*** The input ***

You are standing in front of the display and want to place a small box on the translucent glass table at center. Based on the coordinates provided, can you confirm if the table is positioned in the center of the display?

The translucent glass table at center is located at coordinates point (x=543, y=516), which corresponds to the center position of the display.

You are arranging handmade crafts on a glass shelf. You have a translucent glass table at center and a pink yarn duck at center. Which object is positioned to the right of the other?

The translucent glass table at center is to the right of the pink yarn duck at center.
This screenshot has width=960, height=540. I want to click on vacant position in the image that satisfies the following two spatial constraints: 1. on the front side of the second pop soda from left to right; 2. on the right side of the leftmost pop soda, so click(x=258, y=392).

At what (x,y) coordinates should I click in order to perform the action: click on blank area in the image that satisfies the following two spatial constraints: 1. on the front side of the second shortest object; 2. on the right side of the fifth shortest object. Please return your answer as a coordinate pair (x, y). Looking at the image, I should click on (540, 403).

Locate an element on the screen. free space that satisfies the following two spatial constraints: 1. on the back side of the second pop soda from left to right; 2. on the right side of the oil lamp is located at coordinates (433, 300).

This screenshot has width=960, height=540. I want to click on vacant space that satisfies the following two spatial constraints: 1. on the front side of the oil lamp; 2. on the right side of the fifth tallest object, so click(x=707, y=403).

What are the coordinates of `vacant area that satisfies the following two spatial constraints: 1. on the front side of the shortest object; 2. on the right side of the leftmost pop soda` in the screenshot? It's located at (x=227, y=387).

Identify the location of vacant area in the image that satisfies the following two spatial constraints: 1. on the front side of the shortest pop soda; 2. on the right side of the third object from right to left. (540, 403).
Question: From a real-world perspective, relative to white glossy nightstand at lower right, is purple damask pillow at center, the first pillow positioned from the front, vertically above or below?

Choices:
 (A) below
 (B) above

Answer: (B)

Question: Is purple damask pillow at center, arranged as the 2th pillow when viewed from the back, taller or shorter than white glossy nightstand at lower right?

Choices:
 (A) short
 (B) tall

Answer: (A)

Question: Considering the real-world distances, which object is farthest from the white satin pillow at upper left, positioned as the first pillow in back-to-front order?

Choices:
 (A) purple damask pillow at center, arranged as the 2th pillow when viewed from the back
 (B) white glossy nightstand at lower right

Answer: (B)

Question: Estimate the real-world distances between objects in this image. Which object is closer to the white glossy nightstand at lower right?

***

### Given request
Please rewrite the rows above, changing every "pop soda" to "soda can" and leaving everything else as it is.

### Reply
You are standing in front of the display and want to place a small box on the translucent glass table at center. Based on the coordinates provided, can you confirm if the table is positioned in the center of the display?

The translucent glass table at center is located at coordinates point (x=543, y=516), which corresponds to the center position of the display.

You are arranging handmade crafts on a glass shelf. You have a translucent glass table at center and a pink yarn duck at center. Which object is positioned to the right of the other?

The translucent glass table at center is to the right of the pink yarn duck at center.
This screenshot has width=960, height=540. I want to click on vacant position in the image that satisfies the following two spatial constraints: 1. on the front side of the second soda can from left to right; 2. on the right side of the leftmost soda can, so click(x=258, y=392).

At what (x,y) coordinates should I click in order to perform the action: click on blank area in the image that satisfies the following two spatial constraints: 1. on the front side of the second shortest object; 2. on the right side of the fifth shortest object. Please return your answer as a coordinate pair (x, y). Looking at the image, I should click on (540, 403).

Locate an element on the screen. free space that satisfies the following two spatial constraints: 1. on the back side of the second soda can from left to right; 2. on the right side of the oil lamp is located at coordinates (433, 300).

This screenshot has width=960, height=540. I want to click on vacant space that satisfies the following two spatial constraints: 1. on the front side of the oil lamp; 2. on the right side of the fifth tallest object, so click(x=707, y=403).

What are the coordinates of `vacant area that satisfies the following two spatial constraints: 1. on the front side of the shortest object; 2. on the right side of the leftmost soda can` in the screenshot? It's located at (x=227, y=387).

Identify the location of vacant area in the image that satisfies the following two spatial constraints: 1. on the front side of the shortest soda can; 2. on the right side of the third object from right to left. (540, 403).
Question: From a real-world perspective, relative to white glossy nightstand at lower right, is purple damask pillow at center, the first pillow positioned from the front, vertically above or below?

Choices:
 (A) below
 (B) above

Answer: (B)

Question: Is purple damask pillow at center, arranged as the 2th pillow when viewed from the back, taller or shorter than white glossy nightstand at lower right?

Choices:
 (A) short
 (B) tall

Answer: (A)

Question: Considering the real-world distances, which object is farthest from the white satin pillow at upper left, positioned as the first pillow in back-to-front order?

Choices:
 (A) purple damask pillow at center, arranged as the 2th pillow when viewed from the back
 (B) white glossy nightstand at lower right

Answer: (B)

Question: Estimate the real-world distances between objects in this image. Which object is closer to the white glossy nightstand at lower right?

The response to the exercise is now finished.